Find every line in the listing that contains the word "diamond", and copy each of those lines in full.

-- PROVIDED RECORDS --
──────
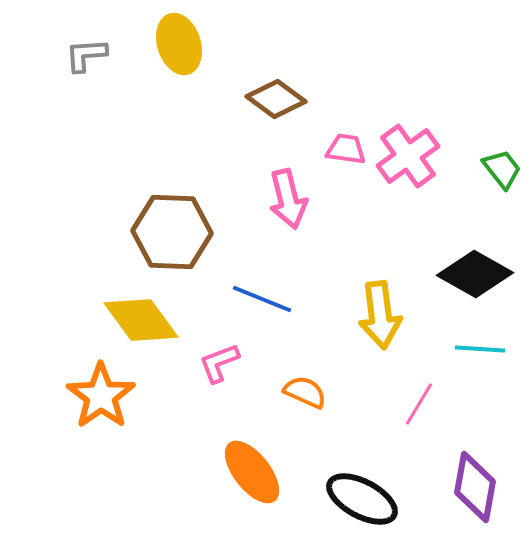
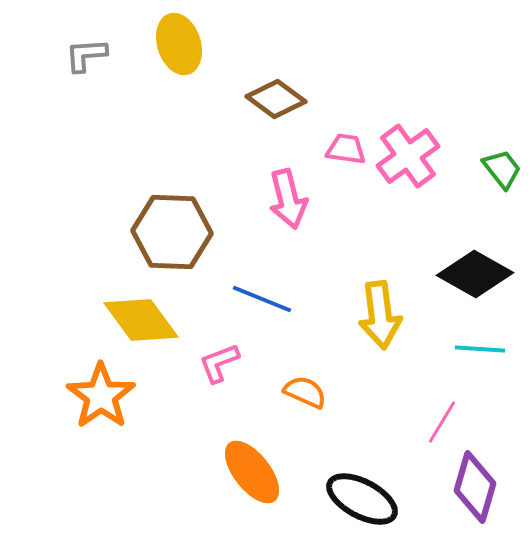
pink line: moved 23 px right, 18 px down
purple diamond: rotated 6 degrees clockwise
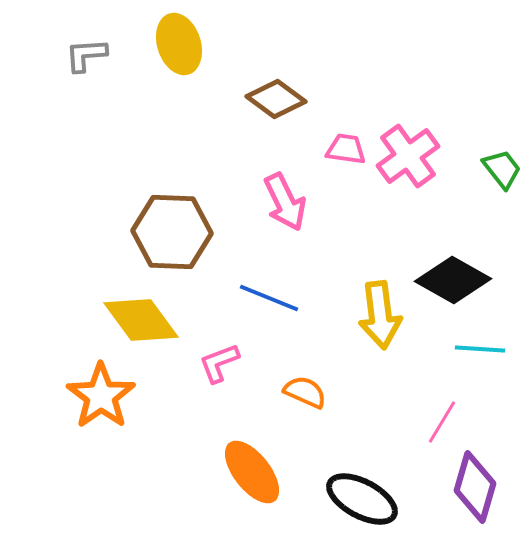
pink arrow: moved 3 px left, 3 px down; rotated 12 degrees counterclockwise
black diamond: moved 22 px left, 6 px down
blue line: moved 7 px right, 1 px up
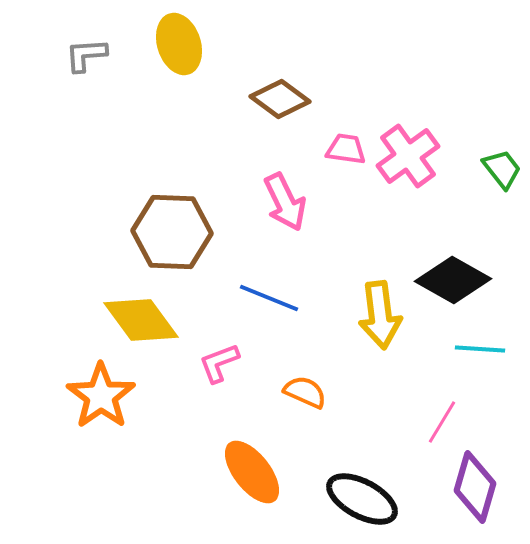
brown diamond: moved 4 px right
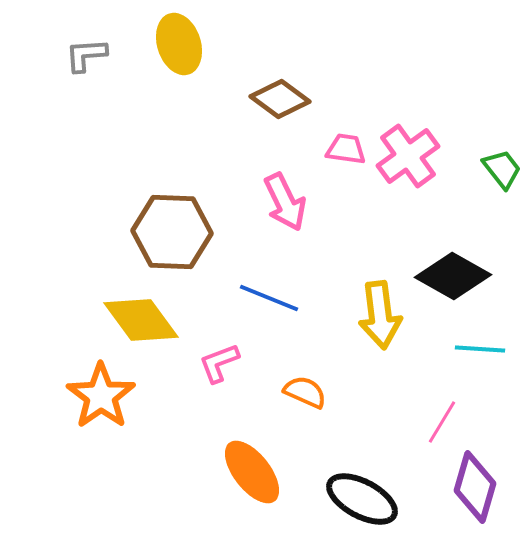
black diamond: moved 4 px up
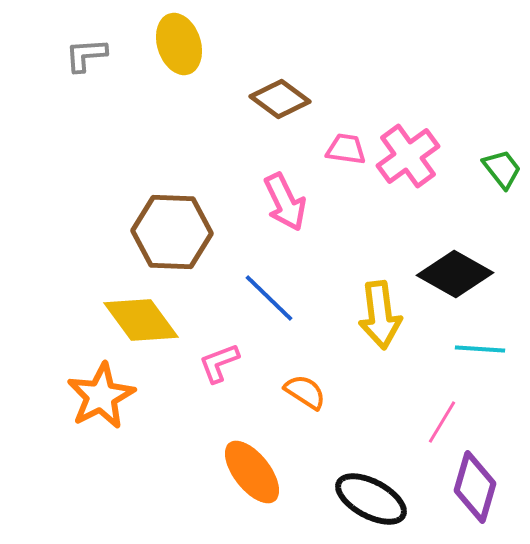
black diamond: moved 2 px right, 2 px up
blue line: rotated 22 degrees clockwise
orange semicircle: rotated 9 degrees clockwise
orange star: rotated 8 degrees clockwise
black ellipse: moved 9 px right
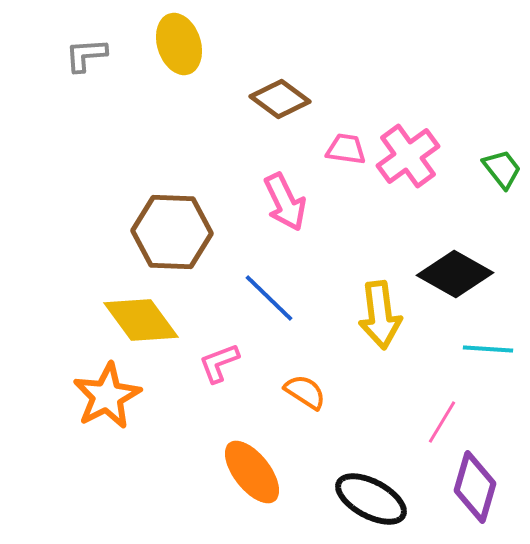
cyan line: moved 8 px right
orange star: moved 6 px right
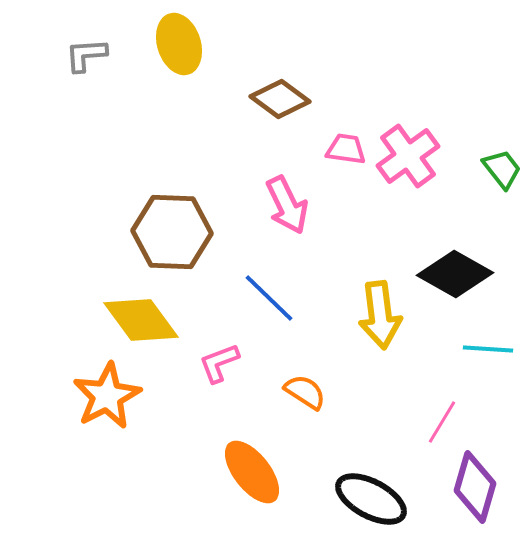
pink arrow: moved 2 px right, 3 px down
──────
-- REPLY --
purple diamond: rotated 6 degrees clockwise
black diamond: moved 22 px left, 6 px down
brown diamond: moved 4 px right
black diamond: moved 4 px up
black diamond: moved 2 px right, 2 px up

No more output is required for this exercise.